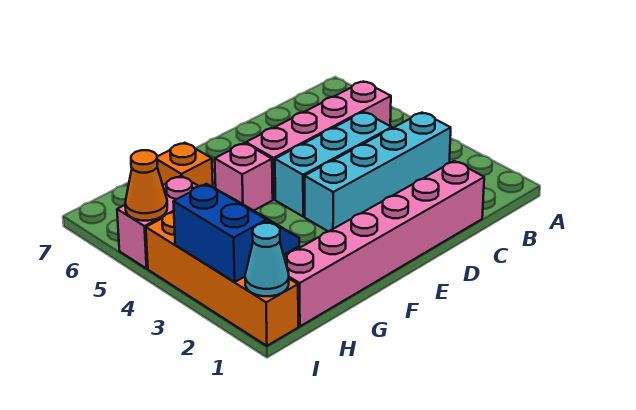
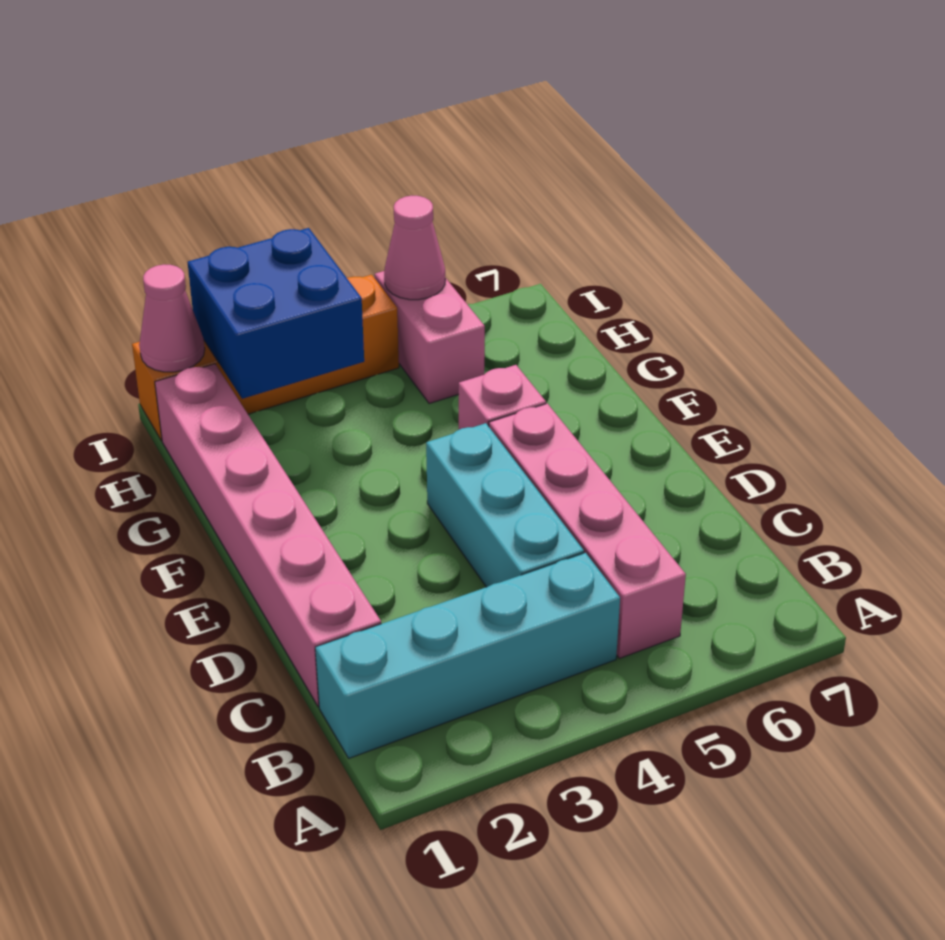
cyan 1x4 brick [305,113,451,232] -> cyan 1x4 brick turned to [315,553,620,758]
orange 1x1 brick [157,143,213,187] -> none
blue 2x2 slope [173,184,299,282] -> blue 2x2 brick [188,228,364,399]
cyan 1x1 cone [245,223,289,296] -> pink 1x1 cone [139,264,205,372]
orange 1x1 cone [125,150,167,221] -> pink 1x1 cone [384,196,445,300]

* * * * * * * * *

WHAT TO DO: Restate the entire listing word for word, excluding pictures.

EXERCISE SOLUTION:
cyan 1x4 brick [305,113,451,232] -> cyan 1x4 brick turned to [315,553,620,758]
orange 1x1 brick [157,143,213,187] -> none
blue 2x2 slope [173,184,299,282] -> blue 2x2 brick [188,228,364,399]
cyan 1x1 cone [245,223,289,296] -> pink 1x1 cone [139,264,205,372]
orange 1x1 cone [125,150,167,221] -> pink 1x1 cone [384,196,445,300]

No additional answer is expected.